Extracted records
--------------------------------------------------

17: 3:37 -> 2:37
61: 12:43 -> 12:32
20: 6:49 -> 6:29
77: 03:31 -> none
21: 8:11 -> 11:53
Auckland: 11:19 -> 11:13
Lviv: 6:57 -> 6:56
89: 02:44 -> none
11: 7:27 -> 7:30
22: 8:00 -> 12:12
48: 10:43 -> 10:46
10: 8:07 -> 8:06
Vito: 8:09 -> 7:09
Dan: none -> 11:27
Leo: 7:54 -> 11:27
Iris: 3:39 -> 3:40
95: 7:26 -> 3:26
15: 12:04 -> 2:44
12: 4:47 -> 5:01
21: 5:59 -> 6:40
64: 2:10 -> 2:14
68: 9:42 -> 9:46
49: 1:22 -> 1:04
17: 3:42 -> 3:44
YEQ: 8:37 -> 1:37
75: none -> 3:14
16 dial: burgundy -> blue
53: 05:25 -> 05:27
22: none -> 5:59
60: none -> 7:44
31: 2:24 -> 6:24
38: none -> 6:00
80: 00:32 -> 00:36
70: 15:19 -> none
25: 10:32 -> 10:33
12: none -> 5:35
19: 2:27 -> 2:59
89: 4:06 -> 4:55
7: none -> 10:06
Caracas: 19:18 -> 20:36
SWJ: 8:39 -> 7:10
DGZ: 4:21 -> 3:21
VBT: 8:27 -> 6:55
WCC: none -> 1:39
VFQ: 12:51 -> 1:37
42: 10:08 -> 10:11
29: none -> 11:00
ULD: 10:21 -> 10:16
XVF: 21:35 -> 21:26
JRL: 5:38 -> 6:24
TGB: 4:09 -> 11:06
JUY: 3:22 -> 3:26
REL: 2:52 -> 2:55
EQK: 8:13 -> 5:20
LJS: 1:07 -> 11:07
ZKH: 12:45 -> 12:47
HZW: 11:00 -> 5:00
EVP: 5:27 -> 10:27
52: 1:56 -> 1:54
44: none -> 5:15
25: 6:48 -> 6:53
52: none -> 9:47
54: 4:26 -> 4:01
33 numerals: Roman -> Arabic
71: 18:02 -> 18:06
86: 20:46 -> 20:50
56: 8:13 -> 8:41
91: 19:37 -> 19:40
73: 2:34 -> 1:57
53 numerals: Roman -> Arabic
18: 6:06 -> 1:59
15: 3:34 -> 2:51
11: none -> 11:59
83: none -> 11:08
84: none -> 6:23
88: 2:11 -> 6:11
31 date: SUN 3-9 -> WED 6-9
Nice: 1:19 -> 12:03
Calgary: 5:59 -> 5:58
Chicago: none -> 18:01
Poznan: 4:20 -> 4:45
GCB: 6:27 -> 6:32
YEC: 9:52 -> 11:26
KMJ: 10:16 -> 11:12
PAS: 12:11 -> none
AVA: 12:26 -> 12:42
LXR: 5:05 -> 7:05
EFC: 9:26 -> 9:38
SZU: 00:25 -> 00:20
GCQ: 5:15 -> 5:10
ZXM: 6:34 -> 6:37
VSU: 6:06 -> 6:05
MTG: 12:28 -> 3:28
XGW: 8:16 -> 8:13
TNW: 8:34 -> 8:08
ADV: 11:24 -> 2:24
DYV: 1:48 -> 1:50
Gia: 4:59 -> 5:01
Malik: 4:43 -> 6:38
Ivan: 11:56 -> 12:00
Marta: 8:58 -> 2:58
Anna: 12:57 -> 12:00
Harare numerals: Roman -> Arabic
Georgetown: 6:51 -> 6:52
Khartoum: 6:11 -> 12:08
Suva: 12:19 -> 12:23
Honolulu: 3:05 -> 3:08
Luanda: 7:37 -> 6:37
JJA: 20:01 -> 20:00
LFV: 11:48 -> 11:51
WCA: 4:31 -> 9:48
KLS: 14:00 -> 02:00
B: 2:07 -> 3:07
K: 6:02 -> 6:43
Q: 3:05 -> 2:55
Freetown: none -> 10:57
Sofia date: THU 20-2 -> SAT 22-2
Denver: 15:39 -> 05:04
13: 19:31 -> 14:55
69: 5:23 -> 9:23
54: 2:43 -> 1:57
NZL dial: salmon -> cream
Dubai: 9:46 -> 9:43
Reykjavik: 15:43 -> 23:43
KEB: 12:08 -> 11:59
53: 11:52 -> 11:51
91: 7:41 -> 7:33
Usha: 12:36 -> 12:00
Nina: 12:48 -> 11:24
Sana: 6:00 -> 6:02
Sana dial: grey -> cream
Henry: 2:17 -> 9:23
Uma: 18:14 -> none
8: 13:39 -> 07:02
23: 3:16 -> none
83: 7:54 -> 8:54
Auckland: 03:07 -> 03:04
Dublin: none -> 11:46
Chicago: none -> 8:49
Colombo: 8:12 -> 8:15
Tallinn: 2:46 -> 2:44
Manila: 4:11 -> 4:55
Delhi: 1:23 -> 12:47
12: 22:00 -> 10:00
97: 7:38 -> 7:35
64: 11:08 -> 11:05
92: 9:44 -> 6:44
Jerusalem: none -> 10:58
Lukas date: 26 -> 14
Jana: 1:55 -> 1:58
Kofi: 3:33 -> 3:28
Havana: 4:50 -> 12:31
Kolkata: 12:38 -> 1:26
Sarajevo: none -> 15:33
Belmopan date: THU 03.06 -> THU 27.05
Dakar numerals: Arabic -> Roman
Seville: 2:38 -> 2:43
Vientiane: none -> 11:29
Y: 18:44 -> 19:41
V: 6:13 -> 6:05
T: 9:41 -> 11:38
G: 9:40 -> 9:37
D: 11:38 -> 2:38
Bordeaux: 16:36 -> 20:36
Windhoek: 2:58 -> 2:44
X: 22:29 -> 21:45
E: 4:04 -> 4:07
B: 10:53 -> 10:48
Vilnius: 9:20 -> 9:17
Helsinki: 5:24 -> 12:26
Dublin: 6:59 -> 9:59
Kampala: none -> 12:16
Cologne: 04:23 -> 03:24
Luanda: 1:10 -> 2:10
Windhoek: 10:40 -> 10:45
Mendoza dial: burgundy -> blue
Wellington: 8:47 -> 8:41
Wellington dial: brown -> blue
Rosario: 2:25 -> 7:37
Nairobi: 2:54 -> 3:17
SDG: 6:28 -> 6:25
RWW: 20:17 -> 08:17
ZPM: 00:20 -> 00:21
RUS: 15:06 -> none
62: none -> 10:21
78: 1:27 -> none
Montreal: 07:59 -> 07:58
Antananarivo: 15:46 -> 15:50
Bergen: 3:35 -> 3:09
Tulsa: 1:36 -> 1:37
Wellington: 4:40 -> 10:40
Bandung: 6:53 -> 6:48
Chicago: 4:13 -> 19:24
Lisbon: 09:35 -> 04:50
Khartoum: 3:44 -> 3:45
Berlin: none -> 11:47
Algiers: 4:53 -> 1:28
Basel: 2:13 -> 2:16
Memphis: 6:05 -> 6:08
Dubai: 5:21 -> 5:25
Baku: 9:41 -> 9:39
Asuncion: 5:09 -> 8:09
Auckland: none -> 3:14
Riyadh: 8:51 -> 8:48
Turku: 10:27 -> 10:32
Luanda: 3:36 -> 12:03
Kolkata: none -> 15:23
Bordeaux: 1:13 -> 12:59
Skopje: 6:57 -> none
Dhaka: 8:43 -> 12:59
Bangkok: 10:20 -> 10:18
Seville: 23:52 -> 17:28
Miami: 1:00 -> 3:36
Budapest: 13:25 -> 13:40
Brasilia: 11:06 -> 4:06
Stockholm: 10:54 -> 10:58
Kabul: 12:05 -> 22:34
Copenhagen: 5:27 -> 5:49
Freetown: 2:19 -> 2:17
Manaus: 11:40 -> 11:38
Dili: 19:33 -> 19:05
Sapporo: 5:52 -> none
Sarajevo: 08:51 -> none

--------------------------------------------------

** Task requirements **
Rewrite every entry above as a Markdown table with the columns "Row" and "Entry", numbering the rows in order and leaving out blank lines.

** Answer to this problem **
| Row | Entry |
|---|---|
| 1 | 17: 3:37 -> 2:37 |
| 2 | 61: 12:43 -> 12:32 |
| 3 | 20: 6:49 -> 6:29 |
| 4 | 77: 03:31 -> none |
| 5 | 21: 8:11 -> 11:53 |
| 6 | Auckland: 11:19 -> 11:13 |
| 7 | Lviv: 6:57 -> 6:56 |
| 8 | 89: 02:44 -> none |
| 9 | 11: 7:27 -> 7:30 |
| 10 | 22: 8:00 -> 12:12 |
| 11 | 48: 10:43 -> 10:46 |
| 12 | 10: 8:07 -> 8:06 |
| 13 | Vito: 8:09 -> 7:09 |
| 14 | Dan: none -> 11:27 |
| 15 | Leo: 7:54 -> 11:27 |
| 16 | Iris: 3:39 -> 3:40 |
| 17 | 95: 7:26 -> 3:26 |
| 18 | 15: 12:04 -> 2:44 |
| 19 | 12: 4:47 -> 5:01 |
| 20 | 21: 5:59 -> 6:40 |
| 21 | 64: 2:10 -> 2:14 |
| 22 | 68: 9:42 -> 9:46 |
| 23 | 49: 1:22 -> 1:04 |
| 24 | 17: 3:42 -> 3:44 |
| 25 | YEQ: 8:37 -> 1:37 |
| 26 | 75: none -> 3:14 |
| 27 | 16 dial: burgundy -> blue |
| 28 | 53: 05:25 -> 05:27 |
| 29 | 22: none -> 5:59 |
| 30 | 60: none -> 7:44 |
| 31 | 31: 2:24 -> 6:24 |
| 32 | 38: none -> 6:00 |
| 33 | 80: 00:32 -> 00:36 |
| 34 | 70: 15:19 -> none |
| 35 | 25: 10:32 -> 10:33 |
| 36 | 12: none -> 5:35 |
| 37 | 19: 2:27 -> 2:59 |
| 38 | 89: 4:06 -> 4:55 |
| 39 | 7: none -> 10:06 |
| 40 | Caracas: 19:18 -> 20:36 |
| 41 | SWJ: 8:39 -> 7:10 |
| 42 | DGZ: 4:21 -> 3:21 |
| 43 | VBT: 8:27 -> 6:55 |
| 44 | WCC: none -> 1:39 |
| 45 | VFQ: 12:51 -> 1:37 |
| 46 | 42: 10:08 -> 10:11 |
| 47 | 29: none -> 11:00 |
| 48 | ULD: 10:21 -> 10:16 |
| 49 | XVF: 21:35 -> 21:26 |
| 50 | JRL: 5:38 -> 6:24 |
| 51 | TGB: 4:09 -> 11:06 |
| 52 | JUY: 3:22 -> 3:26 |
| 53 | REL: 2:52 -> 2:55 |
| 54 | EQK: 8:13 -> 5:20 |
| 55 | LJS: 1:07 -> 11:07 |
| 56 | ZKH: 12:45 -> 12:47 |
| 57 | HZW: 11:00 -> 5:00 |
| 58 | EVP: 5:27 -> 10:27 |
| 59 | 52: 1:56 -> 1:54 |
| 60 | 44: none -> 5:15 |
| 61 | 25: 6:48 -> 6:53 |
| 62 | 52: none -> 9:47 |
| 63 | 54: 4:26 -> 4:01 |
| 64 | 33 numerals: Roman -> Arabic |
| 65 | 71: 18:02 -> 18:06 |
| 66 | 86: 20:46 -> 20:50 |
| 67 | 56: 8:13 -> 8:41 |
| 68 | 91: 19:37 -> 19:40 |
| 69 | 73: 2:34 -> 1:57 |
| 70 | 53 numerals: Roman -> Arabic |
| 71 | 18: 6:06 -> 1:59 |
| 72 | 15: 3:34 -> 2:51 |
| 73 | 11: none -> 11:59 |
| 74 | 83: none -> 11:08 |
| 75 | 84: none -> 6:23 |
| 76 | 88: 2:11 -> 6:11 |
| 77 | 31 date: SUN 3-9 -> WED 6-9 |
| 78 | Nice: 1:19 -> 12:03 |
| 79 | Calgary: 5:59 -> 5:58 |
| 80 | Chicago: none -> 18:01 |
| 81 | Poznan: 4:20 -> 4:45 |
| 82 | GCB: 6:27 -> 6:32 |
| 83 | YEC: 9:52 -> 11:26 |
| 84 | KMJ: 10:16 -> 11:12 |
| 85 | PAS: 12:11 -> none |
| 86 | AVA: 12:26 -> 12:42 |
| 87 | LXR: 5:05 -> 7:05 |
| 88 | EFC: 9:26 -> 9:38 |
| 89 | SZU: 00:25 -> 00:20 |
| 90 | GCQ: 5:15 -> 5:10 |
| 91 | ZXM: 6:34 -> 6:37 |
| 92 | VSU: 6:06 -> 6:05 |
| 93 | MTG: 12:28 -> 3:28 |
| 94 | XGW: 8:16 -> 8:13 |
| 95 | TNW: 8:34 -> 8:08 |
| 96 | ADV: 11:24 -> 2:24 |
| 97 | DYV: 1:48 -> 1:50 |
| 98 | Gia: 4:59 -> 5:01 |
| 99 | Malik: 4:43 -> 6:38 |
| 100 | Ivan: 11:56 -> 12:00 |
| 101 | Marta: 8:58 -> 2:58 |
| 102 | Anna: 12:57 -> 12:00 |
| 103 | Harare numerals: Roman -> Arabic |
| 104 | Georgetown: 6:51 -> 6:52 |
| 105 | Khartoum: 6:11 -> 12:08 |
| 106 | Suva: 12:19 -> 12:23 |
| 107 | Honolulu: 3:05 -> 3:08 |
| 108 | Luanda: 7:37 -> 6:37 |
| 109 | JJA: 20:01 -> 20:00 |
| 110 | LFV: 11:48 -> 11:51 |
| 111 | WCA: 4:31 -> 9:48 |
| 112 | KLS: 14:00 -> 02:00 |
| 113 | B: 2:07 -> 3:07 |
| 114 | K: 6:02 -> 6:43 |
| 115 | Q: 3:05 -> 2:55 |
| 116 | Freetown: none -> 10:57 |
| 117 | Sofia date: THU 20-2 -> SAT 22-2 |
| 118 | Denver: 15:39 -> 05:04 |
| 119 | 13: 19:31 -> 14:55 |
| 120 | 69: 5:23 -> 9:23 |
| 121 | 54: 2:43 -> 1:57 |
| 122 | NZL dial: salmon -> cream |
| 123 | Dubai: 9:46 -> 9:43 |
| 124 | Reykjavik: 15:43 -> 23:43 |
| 125 | KEB: 12:08 -> 11:59 |
| 126 | 53: 11:52 -> 11:51 |
| 127 | 91: 7:41 -> 7:33 |
| 128 | Usha: 12:36 -> 12:00 |
| 129 | Nina: 12:48 -> 11:24 |
| 130 | Sana: 6:00 -> 6:02 |
| 131 | Sana dial: grey -> cream |
| 132 | Henry: 2:17 -> 9:23 |
| 133 | Uma: 18:14 -> none |
| 134 | 8: 13:39 -> 07:02 |
| 135 | 23: 3:16 -> none |
| 136 | 83: 7:54 -> 8:54 |
| 137 | Auckland: 03:07 -> 03:04 |
| 138 | Dublin: none -> 11:46 |
| 139 | Chicago: none -> 8:49 |
| 140 | Colombo: 8:12 -> 8:15 |
| 141 | Tallinn: 2:46 -> 2:44 |
| 142 | Manila: 4:11 -> 4:55 |
| 143 | Delhi: 1:23 -> 12:47 |
| 144 | 12: 22:00 -> 10:00 |
| 145 | 97: 7:38 -> 7:35 |
| 146 | 64: 11:08 -> 11:05 |
| 147 | 92: 9:44 -> 6:44 |
| 148 | Jerusalem: none -> 10:58 |
| 149 | Lukas date: 26 -> 14 |
| 150 | Jana: 1:55 -> 1:58 |
| 151 | Kofi: 3:33 -> 3:28 |
| 152 | Havana: 4:50 -> 12:31 |
| 153 | Kolkata: 12:38 -> 1:26 |
| 154 | Sarajevo: none -> 15:33 |
| 155 | Belmopan date: THU 03.06 -> THU 27.05 |
| 156 | Dakar numerals: Arabic -> Roman |
| 157 | Seville: 2:38 -> 2:43 |
| 158 | Vientiane: none -> 11:29 |
| 159 | Y: 18:44 -> 19:41 |
| 160 | V: 6:13 -> 6:05 |
| 161 | T: 9:41 -> 11:38 |
| 162 | G: 9:40 -> 9:37 |
| 163 | D: 11:38 -> 2:38 |
| 164 | Bordeaux: 16:36 -> 20:36 |
| 165 | Windhoek: 2:58 -> 2:44 |
| 166 | X: 22:29 -> 21:45 |
| 167 | E: 4:04 -> 4:07 |
| 168 | B: 10:53 -> 10:48 |
| 169 | Vilnius: 9:20 -> 9:17 |
| 170 | Helsinki: 5:24 -> 12:26 |
| 171 | Dublin: 6:59 -> 9:59 |
| 172 | Kampala: none -> 12:16 |
| 173 | Cologne: 04:23 -> 03:24 |
| 174 | Luanda: 1:10 -> 2:10 |
| 175 | Windhoek: 10:40 -> 10:45 |
| 176 | Mendoza dial: burgundy -> blue |
| 177 | Wellington: 8:47 -> 8:41 |
| 178 | Wellington dial: brown -> blue |
| 179 | Rosario: 2:25 -> 7:37 |
| 180 | Nairobi: 2:54 -> 3:17 |
| 181 | SDG: 6:28 -> 6:25 |
| 182 | RWW: 20:17 -> 08:17 |
| 183 | ZPM: 00:20 -> 00:21 |
| 184 | RUS: 15:06 -> none |
| 185 | 62: none -> 10:21 |
| 186 | 78: 1:27 -> none |
| 187 | Montreal: 07:59 -> 07:58 |
| 188 | Antananarivo: 15:46 -> 15:50 |
| 189 | Bergen: 3:35 -> 3:09 |
| 190 | Tulsa: 1:36 -> 1:37 |
| 191 | Wellington: 4:40 -> 10:40 |
| 192 | Bandung: 6:53 -> 6:48 |
| 193 | Chicago: 4:13 -> 19:24 |
| 194 | Lisbon: 09:35 -> 04:50 |
| 195 | Khartoum: 3:44 -> 3:45 |
| 196 | Berlin: none -> 11:47 |
| 197 | Algiers: 4:53 -> 1:28 |
| 198 | Basel: 2:13 -> 2:16 |
| 199 | Memphis: 6:05 -> 6:08 |
| 200 | Dubai: 5:21 -> 5:25 |
| 201 | Baku: 9:41 -> 9:39 |
| 202 | Asuncion: 5:09 -> 8:09 |
| 203 | Auckland: none -> 3:14 |
| 204 | Riyadh: 8:51 -> 8:48 |
| 205 | Turku: 10:27 -> 10:32 |
| 206 | Luanda: 3:36 -> 12:03 |
| 207 | Kolkata: none -> 15:23 |
| 208 | Bordeaux: 1:13 -> 12:59 |
| 209 | Skopje: 6:57 -> none |
| 210 | Dhaka: 8:43 -> 12:59 |
| 211 | Bangkok: 10:20 -> 10:18 |
| 212 | Seville: 23:52 -> 17:28 |
| 213 | Miami: 1:00 -> 3:36 |
| 214 | Budapest: 13:25 -> 13:40 |
| 215 | Brasilia: 11:06 -> 4:06 |
| 216 | Stockholm: 10:54 -> 10:58 |
| 217 | Kabul: 12:05 -> 22:34 |
| 218 | Copenhagen: 5:27 -> 5:49 |
| 219 | Freetown: 2:19 -> 2:17 |
| 220 | Manaus: 11:40 -> 11:38 |
| 221 | Dili: 19:33 -> 19:05 |
| 222 | Sapporo: 5:52 -> none |
| 223 | Sarajevo: 08:51 -> none |